**Work task**: Only the pictures are dropped. Restate each line below word for word.

**Coordinate-based change listings**:
=== Begin Enclosure ===

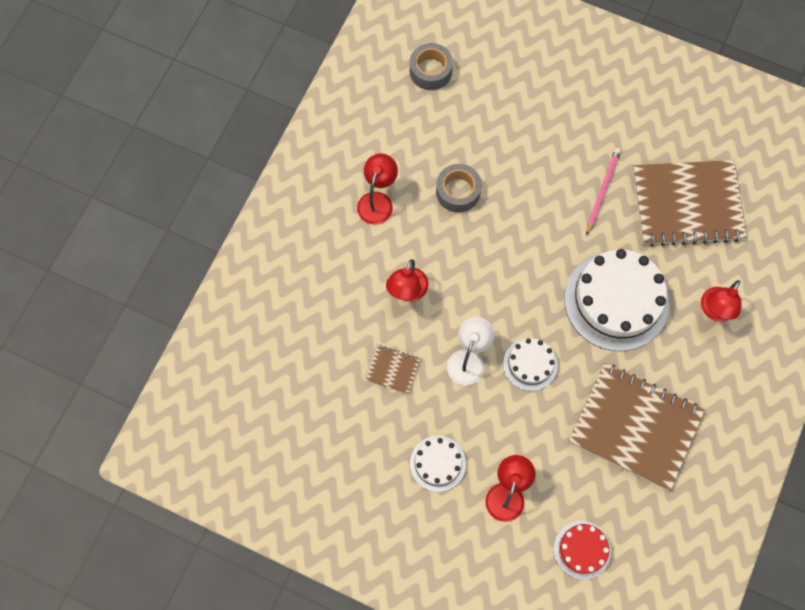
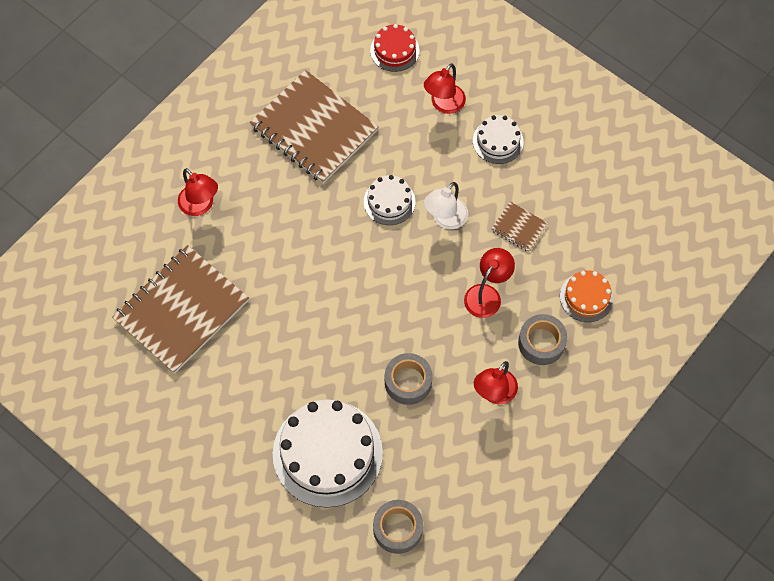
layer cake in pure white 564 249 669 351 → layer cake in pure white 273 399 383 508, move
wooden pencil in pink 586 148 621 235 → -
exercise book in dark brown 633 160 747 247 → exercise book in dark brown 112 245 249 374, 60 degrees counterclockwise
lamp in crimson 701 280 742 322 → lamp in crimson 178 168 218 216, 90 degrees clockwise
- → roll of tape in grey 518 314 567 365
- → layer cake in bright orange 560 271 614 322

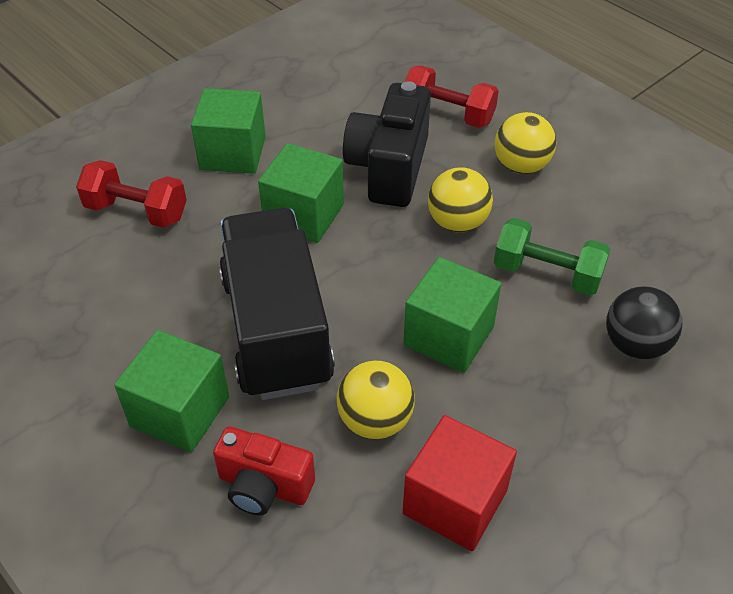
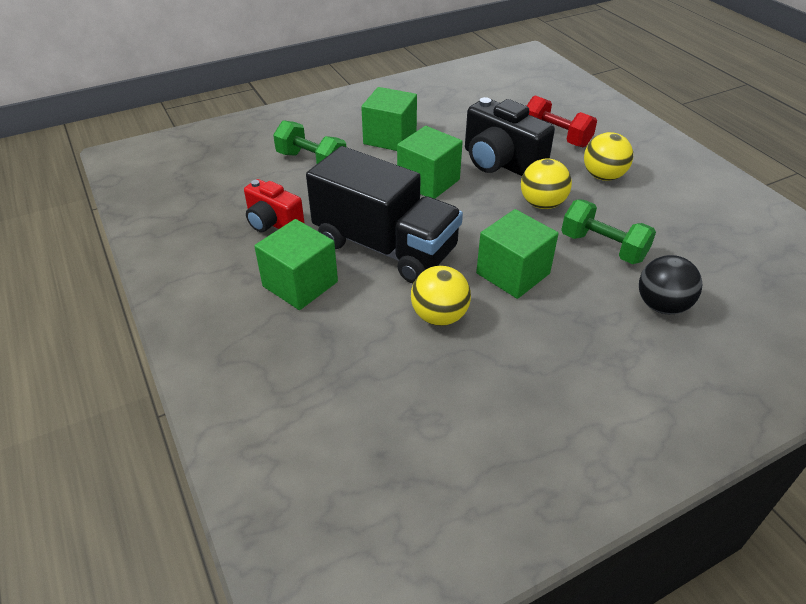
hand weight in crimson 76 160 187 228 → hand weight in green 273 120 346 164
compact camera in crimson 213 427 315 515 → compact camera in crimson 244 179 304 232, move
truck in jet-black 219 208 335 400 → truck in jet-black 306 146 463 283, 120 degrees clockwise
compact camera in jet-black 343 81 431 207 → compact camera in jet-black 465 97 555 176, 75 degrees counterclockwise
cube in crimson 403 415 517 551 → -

=== End Enclosure ===

**Task answer**:
layer cake in pure white 564 249 669 351 → layer cake in pure white 273 399 383 508, move
wooden pencil in pink 586 148 621 235 → -
exercise book in dark brown 633 160 747 247 → exercise book in dark brown 112 245 249 374, 60 degrees counterclockwise
lamp in crimson 701 280 742 322 → lamp in crimson 178 168 218 216, 90 degrees clockwise
- → roll of tape in grey 518 314 567 365
- → layer cake in bright orange 560 271 614 322

hand weight in crimson 76 160 187 228 → hand weight in green 273 120 346 164
compact camera in crimson 213 427 315 515 → compact camera in crimson 244 179 304 232, move
truck in jet-black 219 208 335 400 → truck in jet-black 306 146 463 283, 120 degrees clockwise
compact camera in jet-black 343 81 431 207 → compact camera in jet-black 465 97 555 176, 75 degrees counterclockwise
cube in crimson 403 415 517 551 → -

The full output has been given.